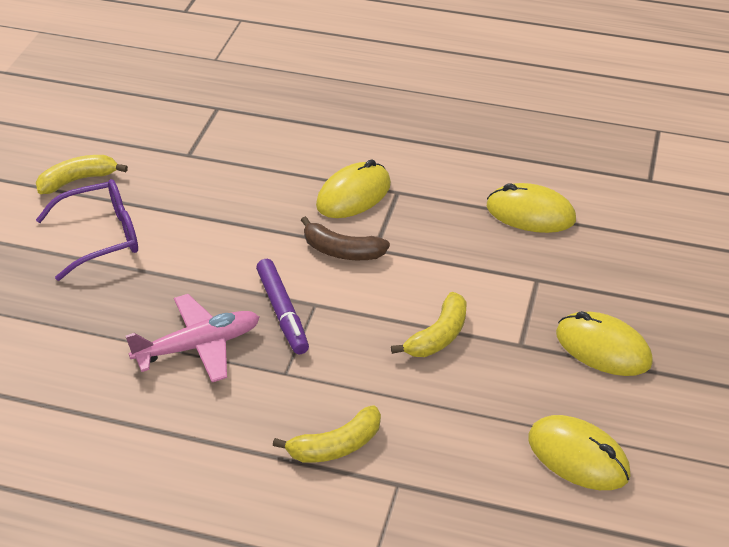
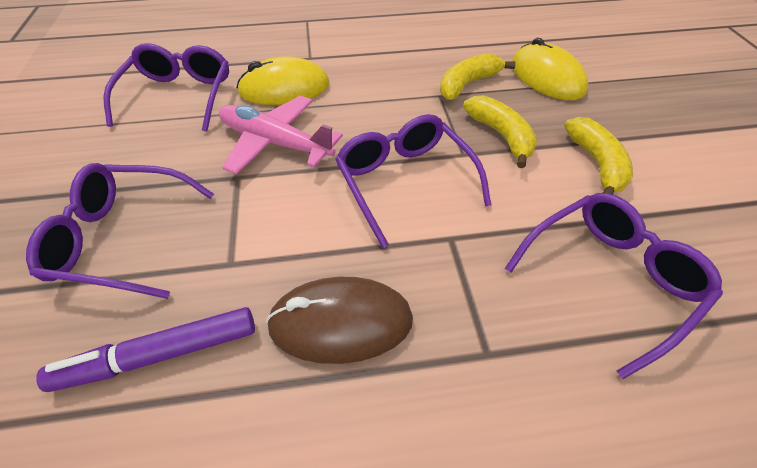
brown banana: 1 -> 0
brown mouse: 0 -> 1
purple glasses: 1 -> 4
yellow mouse: 4 -> 2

* * * * *

TASK DETAILS: The whole listing is to be retyped exactly, with its pictures removed.

ANSWER AREA:
brown banana: 1 -> 0
brown mouse: 0 -> 1
purple glasses: 1 -> 4
yellow mouse: 4 -> 2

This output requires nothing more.